**INFORMATION SHOWN**
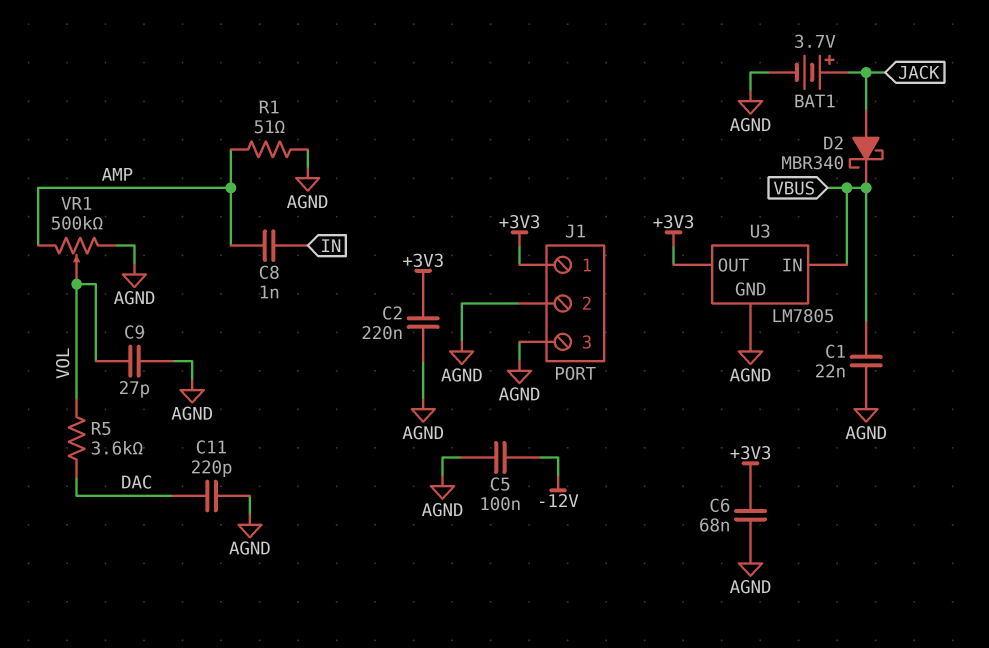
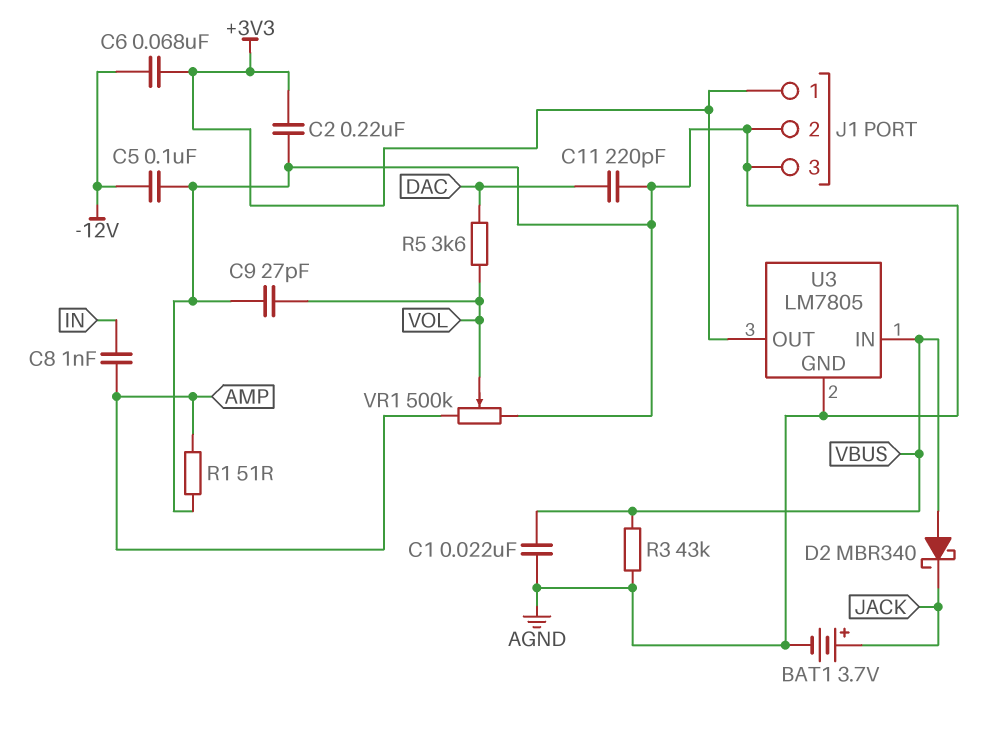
C6: 68nF (+3V3, AGND) -> 68nF (+3V3, -12V)
D2: schottky MBR340 (A JACK, K VBUS) -> schottky MBR340 (A VBUS, K JACK)
R3: none -> 43k (AGND, VBUS)

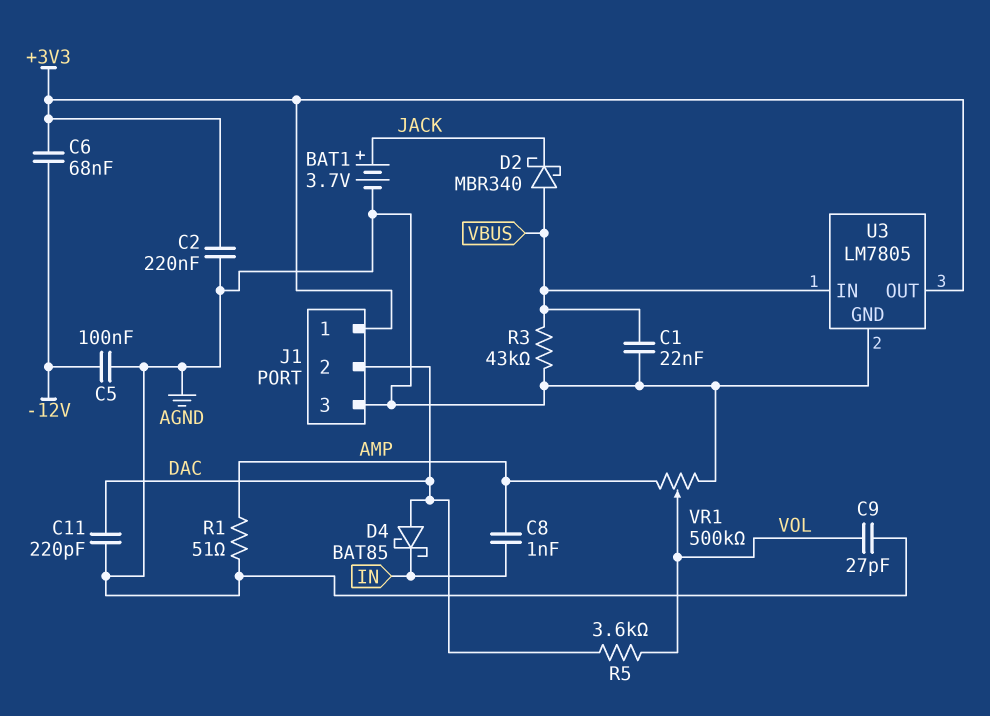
D4: none -> schottky BAT85 (A DAC, K IN)
J1 pin 2: AGND -> DAC

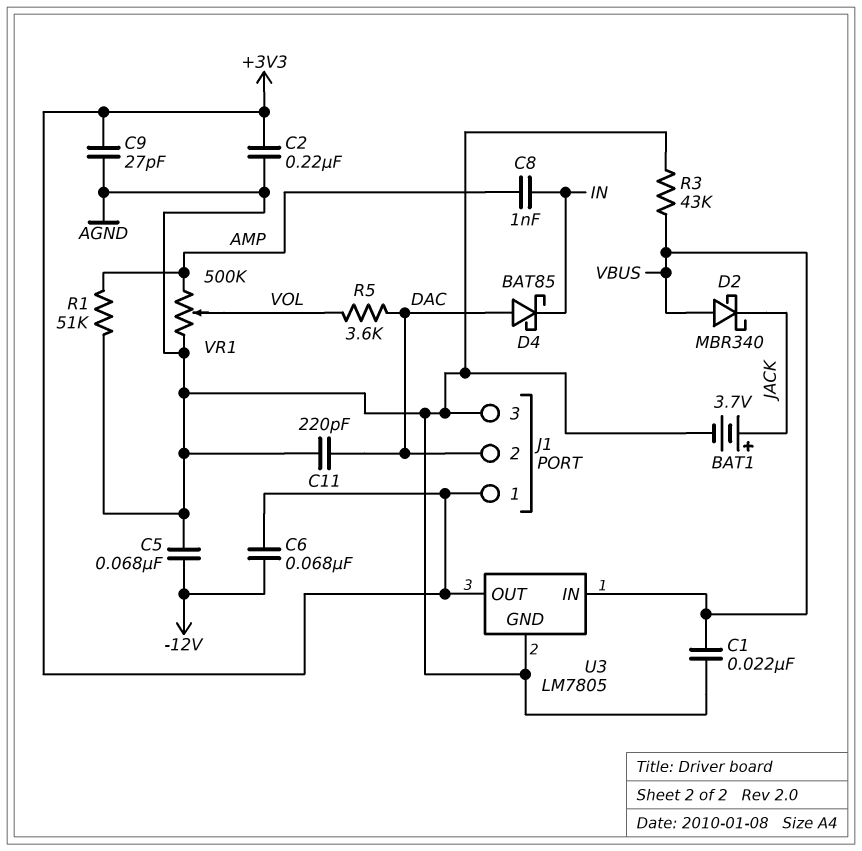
C5: 100nF (-12V, AGND) -> 68nF (-12V, AGND)
C9: 27pF (AGND, VOL) -> 27pF (+3V3, AGND)
R1: 51 (AGND, AMP) -> 51k (AGND, AMP)

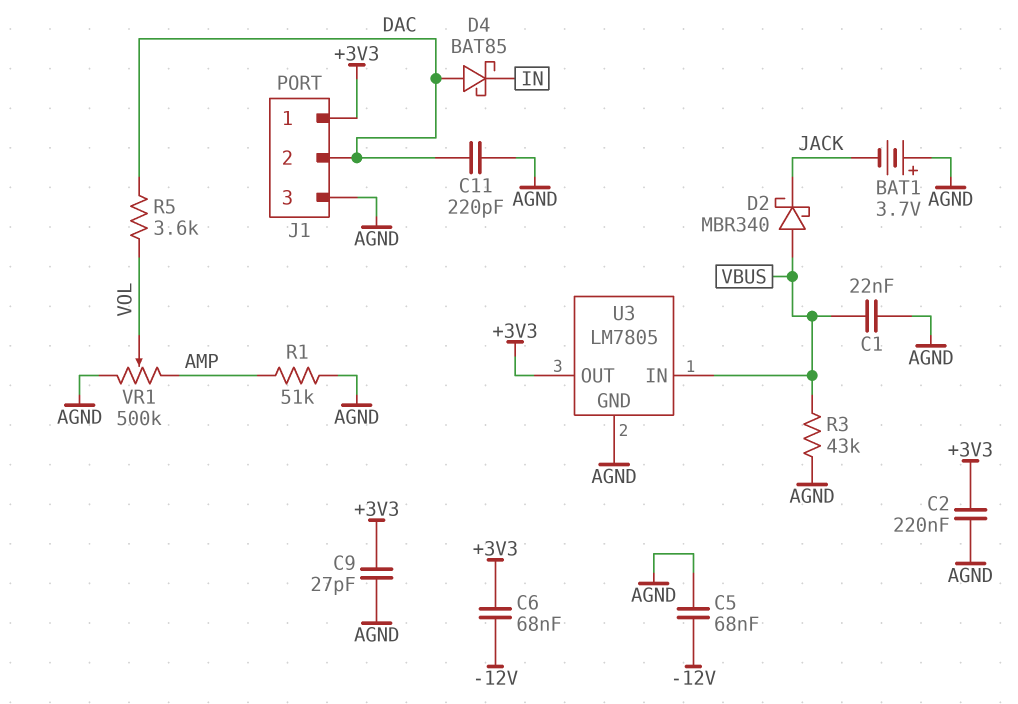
BAT1: 3.7V (plus JACK, minus AGND) -> 3.7V (plus AGND, minus JACK)
C8: 1nF (AMP, IN) -> none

**WHAT YOU HAVE TO DO**
Each entry must be reproduced word for word, and any image among them left out.

**RESULT**
C6: 68nF (+3V3, AGND) -> 68nF (+3V3, -12V)
D2: schottky MBR340 (A JACK, K VBUS) -> schottky MBR340 (A VBUS, K JACK)
R3: none -> 43k (AGND, VBUS)

D4: none -> schottky BAT85 (A DAC, K IN)
J1 pin 2: AGND -> DAC

C5: 100nF (-12V, AGND) -> 68nF (-12V, AGND)
C9: 27pF (AGND, VOL) -> 27pF (+3V3, AGND)
R1: 51 (AGND, AMP) -> 51k (AGND, AMP)

BAT1: 3.7V (plus JACK, minus AGND) -> 3.7V (plus AGND, minus JACK)
C8: 1nF (AMP, IN) -> none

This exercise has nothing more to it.